Saved data entries
═══
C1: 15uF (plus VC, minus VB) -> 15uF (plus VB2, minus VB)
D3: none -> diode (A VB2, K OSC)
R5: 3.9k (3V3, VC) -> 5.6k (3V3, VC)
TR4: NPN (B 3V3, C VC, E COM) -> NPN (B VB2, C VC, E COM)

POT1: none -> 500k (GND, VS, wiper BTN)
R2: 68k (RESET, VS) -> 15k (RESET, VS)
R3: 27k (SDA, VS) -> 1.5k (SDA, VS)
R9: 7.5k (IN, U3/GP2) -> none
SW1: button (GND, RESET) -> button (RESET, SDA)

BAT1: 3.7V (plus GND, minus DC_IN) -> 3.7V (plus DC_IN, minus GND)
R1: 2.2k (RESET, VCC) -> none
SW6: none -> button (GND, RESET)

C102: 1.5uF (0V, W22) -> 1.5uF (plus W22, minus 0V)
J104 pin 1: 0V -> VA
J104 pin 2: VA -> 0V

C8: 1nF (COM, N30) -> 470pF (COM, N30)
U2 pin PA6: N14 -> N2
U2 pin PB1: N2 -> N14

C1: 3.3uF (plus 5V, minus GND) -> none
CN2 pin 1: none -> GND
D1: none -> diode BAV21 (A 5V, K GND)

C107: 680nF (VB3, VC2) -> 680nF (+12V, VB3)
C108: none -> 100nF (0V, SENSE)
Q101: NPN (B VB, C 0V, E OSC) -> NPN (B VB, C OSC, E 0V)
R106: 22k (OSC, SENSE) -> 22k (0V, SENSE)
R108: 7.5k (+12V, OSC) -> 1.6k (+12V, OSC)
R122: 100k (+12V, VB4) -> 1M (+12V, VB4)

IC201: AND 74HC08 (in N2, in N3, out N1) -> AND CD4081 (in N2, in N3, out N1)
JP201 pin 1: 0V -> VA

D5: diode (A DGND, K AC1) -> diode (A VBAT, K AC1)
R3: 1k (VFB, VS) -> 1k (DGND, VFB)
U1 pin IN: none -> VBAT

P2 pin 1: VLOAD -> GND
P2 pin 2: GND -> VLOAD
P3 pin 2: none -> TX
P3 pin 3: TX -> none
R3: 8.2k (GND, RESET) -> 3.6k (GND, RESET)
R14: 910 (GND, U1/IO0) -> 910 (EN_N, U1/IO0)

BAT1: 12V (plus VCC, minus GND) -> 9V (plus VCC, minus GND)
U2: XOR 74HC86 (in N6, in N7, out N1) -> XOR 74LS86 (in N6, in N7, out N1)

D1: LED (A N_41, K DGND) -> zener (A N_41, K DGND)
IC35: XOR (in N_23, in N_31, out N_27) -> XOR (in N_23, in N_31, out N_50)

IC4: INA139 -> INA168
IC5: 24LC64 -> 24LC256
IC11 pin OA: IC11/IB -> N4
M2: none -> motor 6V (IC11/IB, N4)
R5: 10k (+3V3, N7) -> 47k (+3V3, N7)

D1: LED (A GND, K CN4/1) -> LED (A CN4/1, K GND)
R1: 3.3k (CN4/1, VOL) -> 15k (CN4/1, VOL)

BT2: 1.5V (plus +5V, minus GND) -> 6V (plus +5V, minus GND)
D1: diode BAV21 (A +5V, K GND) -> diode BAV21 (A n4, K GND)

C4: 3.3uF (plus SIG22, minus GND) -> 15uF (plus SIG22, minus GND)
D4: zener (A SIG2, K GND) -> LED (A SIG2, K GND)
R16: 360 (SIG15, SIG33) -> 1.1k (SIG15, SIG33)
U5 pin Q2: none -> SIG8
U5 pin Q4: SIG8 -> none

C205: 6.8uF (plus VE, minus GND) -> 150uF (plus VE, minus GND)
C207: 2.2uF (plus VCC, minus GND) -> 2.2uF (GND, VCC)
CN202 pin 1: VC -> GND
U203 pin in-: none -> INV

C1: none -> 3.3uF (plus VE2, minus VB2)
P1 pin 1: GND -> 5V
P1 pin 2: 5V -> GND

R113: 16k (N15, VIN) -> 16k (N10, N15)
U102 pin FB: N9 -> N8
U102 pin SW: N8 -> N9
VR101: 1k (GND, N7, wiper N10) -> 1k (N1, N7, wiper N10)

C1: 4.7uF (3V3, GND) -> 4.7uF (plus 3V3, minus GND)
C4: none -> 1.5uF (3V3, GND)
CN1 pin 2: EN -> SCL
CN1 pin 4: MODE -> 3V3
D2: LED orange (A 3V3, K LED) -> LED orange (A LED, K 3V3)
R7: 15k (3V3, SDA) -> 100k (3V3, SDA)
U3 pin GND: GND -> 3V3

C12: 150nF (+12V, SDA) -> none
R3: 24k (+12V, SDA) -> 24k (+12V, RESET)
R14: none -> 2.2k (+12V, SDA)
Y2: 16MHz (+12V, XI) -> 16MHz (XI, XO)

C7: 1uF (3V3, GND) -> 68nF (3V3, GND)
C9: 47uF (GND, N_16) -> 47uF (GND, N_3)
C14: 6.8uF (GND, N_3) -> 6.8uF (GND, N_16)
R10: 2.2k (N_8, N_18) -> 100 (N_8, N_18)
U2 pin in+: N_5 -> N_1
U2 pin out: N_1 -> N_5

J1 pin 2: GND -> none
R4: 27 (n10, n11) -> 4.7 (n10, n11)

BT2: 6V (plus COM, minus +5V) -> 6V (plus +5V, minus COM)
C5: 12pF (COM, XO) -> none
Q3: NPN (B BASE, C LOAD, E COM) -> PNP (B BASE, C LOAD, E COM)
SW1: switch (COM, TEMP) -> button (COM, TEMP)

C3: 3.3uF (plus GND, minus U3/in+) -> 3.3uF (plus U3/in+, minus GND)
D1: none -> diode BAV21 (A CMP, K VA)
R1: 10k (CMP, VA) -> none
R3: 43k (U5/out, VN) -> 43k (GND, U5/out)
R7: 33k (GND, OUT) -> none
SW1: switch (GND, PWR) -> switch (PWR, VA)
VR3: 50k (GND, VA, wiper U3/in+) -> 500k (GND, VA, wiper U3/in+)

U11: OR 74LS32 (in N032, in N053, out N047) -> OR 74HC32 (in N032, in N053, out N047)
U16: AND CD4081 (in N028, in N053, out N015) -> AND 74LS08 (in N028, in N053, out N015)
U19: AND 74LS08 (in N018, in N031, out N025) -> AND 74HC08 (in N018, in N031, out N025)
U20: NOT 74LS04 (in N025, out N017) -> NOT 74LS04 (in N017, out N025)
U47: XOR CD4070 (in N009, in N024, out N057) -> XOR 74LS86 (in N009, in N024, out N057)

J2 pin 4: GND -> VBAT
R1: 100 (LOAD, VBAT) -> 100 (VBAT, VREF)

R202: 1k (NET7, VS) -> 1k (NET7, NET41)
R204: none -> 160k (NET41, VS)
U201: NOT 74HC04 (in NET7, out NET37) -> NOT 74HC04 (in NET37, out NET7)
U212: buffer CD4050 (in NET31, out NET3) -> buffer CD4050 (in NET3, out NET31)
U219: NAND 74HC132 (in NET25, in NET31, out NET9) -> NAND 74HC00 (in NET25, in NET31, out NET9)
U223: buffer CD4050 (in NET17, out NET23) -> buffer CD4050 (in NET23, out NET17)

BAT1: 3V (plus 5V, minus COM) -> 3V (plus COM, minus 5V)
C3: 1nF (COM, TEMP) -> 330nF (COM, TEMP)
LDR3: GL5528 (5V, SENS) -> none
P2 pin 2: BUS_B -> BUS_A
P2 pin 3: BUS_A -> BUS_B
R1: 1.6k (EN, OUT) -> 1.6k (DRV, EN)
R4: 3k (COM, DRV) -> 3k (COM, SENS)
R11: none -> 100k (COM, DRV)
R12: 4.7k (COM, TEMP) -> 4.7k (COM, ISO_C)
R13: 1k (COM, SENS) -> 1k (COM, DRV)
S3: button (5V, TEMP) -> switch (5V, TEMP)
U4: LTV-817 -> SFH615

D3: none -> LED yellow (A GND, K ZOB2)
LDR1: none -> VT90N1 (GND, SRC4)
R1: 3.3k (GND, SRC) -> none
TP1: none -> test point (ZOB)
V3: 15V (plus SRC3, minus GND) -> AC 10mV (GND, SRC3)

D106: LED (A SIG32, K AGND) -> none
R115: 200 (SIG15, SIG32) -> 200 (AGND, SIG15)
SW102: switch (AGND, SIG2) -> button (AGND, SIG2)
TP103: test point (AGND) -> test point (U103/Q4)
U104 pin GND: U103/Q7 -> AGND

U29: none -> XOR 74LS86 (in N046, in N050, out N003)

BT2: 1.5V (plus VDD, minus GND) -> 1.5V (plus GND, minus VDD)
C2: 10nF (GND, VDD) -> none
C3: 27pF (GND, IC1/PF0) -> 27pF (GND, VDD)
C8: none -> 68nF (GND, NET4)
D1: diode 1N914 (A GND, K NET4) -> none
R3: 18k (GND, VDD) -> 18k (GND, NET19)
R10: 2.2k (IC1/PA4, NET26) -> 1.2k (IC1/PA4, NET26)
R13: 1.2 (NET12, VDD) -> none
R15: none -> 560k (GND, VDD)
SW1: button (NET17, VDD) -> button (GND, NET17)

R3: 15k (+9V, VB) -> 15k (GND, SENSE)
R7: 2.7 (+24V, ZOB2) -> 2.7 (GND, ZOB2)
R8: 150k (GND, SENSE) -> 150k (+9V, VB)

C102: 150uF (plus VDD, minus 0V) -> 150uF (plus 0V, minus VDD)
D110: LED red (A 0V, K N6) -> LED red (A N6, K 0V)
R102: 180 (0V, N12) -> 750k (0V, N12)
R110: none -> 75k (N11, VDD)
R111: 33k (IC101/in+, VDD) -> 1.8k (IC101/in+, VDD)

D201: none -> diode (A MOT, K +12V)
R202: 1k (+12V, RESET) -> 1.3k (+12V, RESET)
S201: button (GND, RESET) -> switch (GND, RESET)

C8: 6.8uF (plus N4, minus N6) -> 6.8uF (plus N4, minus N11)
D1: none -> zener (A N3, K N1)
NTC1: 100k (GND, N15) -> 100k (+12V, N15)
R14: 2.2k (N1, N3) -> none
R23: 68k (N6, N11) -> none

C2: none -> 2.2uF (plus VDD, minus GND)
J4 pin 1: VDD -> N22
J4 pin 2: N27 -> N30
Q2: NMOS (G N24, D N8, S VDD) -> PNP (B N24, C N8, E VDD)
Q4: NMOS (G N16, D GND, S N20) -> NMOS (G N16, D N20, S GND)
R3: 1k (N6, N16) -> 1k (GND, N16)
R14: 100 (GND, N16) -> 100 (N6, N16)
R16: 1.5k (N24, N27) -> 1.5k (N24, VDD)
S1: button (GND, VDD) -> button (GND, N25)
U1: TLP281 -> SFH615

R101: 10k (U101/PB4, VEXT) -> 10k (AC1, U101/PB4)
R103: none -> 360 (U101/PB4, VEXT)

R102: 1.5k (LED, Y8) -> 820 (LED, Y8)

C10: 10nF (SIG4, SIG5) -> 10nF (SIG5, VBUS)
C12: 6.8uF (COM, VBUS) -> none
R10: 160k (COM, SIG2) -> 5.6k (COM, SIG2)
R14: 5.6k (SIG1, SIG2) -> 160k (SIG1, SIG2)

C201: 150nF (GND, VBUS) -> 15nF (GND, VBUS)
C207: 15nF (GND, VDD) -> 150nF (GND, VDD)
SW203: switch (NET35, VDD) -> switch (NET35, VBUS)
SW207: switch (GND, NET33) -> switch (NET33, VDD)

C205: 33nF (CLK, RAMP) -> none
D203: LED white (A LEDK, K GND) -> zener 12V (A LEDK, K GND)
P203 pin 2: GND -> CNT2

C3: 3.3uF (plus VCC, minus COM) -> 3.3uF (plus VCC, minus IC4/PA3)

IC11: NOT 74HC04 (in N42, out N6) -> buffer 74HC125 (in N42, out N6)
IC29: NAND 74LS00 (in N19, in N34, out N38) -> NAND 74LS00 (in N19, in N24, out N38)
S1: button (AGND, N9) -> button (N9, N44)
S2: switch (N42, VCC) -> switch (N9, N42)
═══
- _What you are asked to do_
In the entries above, the lines between the one holding "P2 pin 3: BUS_A -> BUS_B" and the one holding "C2: 10nF (GND, VDD) -> none", inclusive, are to be printed exactly as written, and those alone.

- _Response to the task_
P2 pin 3: BUS_A -> BUS_B
R1: 1.6k (EN, OUT) -> 1.6k (DRV, EN)
R4: 3k (COM, DRV) -> 3k (COM, SENS)
R11: none -> 100k (COM, DRV)
R12: 4.7k (COM, TEMP) -> 4.7k (COM, ISO_C)
R13: 1k (COM, SENS) -> 1k (COM, DRV)
S3: button (5V, TEMP) -> switch (5V, TEMP)
U4: LTV-817 -> SFH615

D3: none -> LED yellow (A GND, K ZOB2)
LDR1: none -> VT90N1 (GND, SRC4)
R1: 3.3k (GND, SRC) -> none
TP1: none -> test point (ZOB)
V3: 15V (plus SRC3, minus GND) -> AC 10mV (GND, SRC3)

D106: LED (A SIG32, K AGND) -> none
R115: 200 (SIG15, SIG32) -> 200 (AGND, SIG15)
SW102: switch (AGND, SIG2) -> button (AGND, SIG2)
TP103: test point (AGND) -> test point (U103/Q4)
U104 pin GND: U103/Q7 -> AGND

U29: none -> XOR 74LS86 (in N046, in N050, out N003)

BT2: 1.5V (plus VDD, minus GND) -> 1.5V (plus GND, minus VDD)
C2: 10nF (GND, VDD) -> none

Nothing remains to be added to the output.